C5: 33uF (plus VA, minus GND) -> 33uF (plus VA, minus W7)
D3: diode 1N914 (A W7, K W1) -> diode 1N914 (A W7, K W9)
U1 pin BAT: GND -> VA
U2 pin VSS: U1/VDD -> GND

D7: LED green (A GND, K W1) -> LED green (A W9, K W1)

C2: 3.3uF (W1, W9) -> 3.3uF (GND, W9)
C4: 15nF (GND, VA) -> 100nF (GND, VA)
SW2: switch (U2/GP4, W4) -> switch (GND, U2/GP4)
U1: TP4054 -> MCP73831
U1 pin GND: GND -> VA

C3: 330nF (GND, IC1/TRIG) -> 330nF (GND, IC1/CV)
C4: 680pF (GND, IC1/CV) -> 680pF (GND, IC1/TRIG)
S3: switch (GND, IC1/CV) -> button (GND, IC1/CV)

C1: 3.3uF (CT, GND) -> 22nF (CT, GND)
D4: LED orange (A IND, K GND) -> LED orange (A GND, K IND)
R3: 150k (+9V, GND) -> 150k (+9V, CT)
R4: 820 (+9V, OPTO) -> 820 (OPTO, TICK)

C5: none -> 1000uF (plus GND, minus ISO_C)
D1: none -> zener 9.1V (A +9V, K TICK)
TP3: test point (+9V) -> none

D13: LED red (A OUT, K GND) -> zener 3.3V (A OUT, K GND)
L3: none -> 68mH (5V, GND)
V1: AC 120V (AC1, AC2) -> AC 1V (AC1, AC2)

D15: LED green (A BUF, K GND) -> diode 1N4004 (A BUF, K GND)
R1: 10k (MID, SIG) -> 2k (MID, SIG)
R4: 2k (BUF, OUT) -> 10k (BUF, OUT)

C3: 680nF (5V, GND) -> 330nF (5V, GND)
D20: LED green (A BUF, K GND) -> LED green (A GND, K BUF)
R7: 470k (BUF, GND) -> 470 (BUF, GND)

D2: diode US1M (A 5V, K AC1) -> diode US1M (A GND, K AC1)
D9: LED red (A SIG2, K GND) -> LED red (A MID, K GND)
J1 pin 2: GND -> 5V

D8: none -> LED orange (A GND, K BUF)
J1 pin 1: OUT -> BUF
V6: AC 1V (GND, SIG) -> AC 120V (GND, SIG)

PROBLEM TO WORK ON: Pull out every line holding "none" from the records above, and copy it.

EXPECTED OUTPUT:
C5: none -> 1000uF (plus GND, minus ISO_C)
D1: none -> zener 9.1V (A +9V, K TICK)
TP3: test point (+9V) -> none
L3: none -> 68mH (5V, GND)
D8: none -> LED orange (A GND, K BUF)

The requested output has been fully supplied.